- Your task: Could you copy the records below exactly, leaving out any pictures they include?

- Provided information:
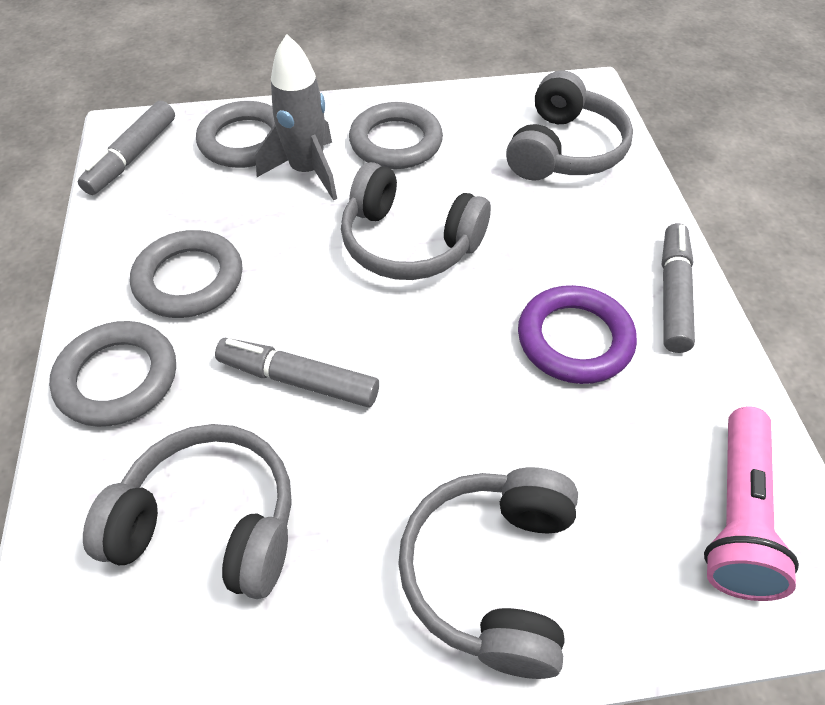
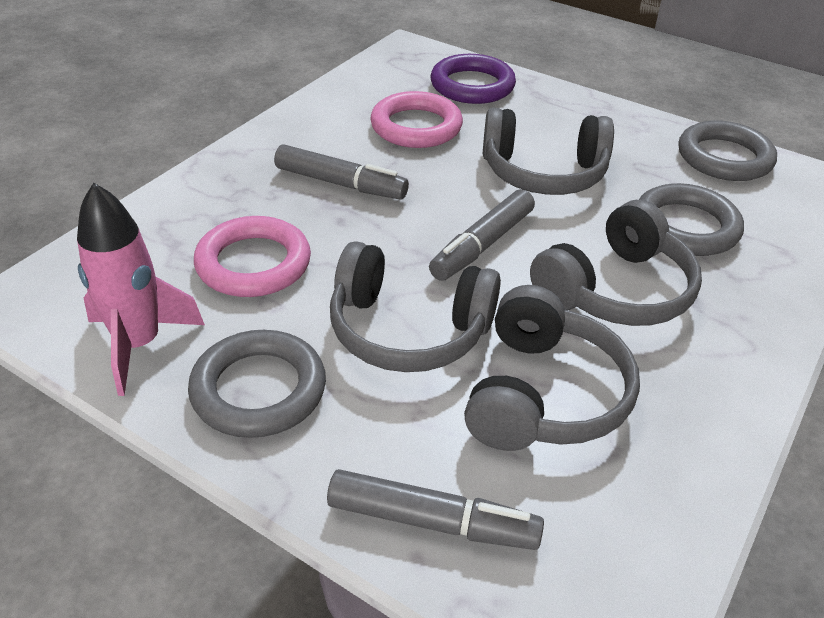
grey ring: 4 -> 3
grey rocket: 1 -> 0
pink flashlight: 1 -> 0
pink ring: 0 -> 2
pink rocket: 0 -> 1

- Solution:
grey ring: 4 -> 3
grey rocket: 1 -> 0
pink flashlight: 1 -> 0
pink ring: 0 -> 2
pink rocket: 0 -> 1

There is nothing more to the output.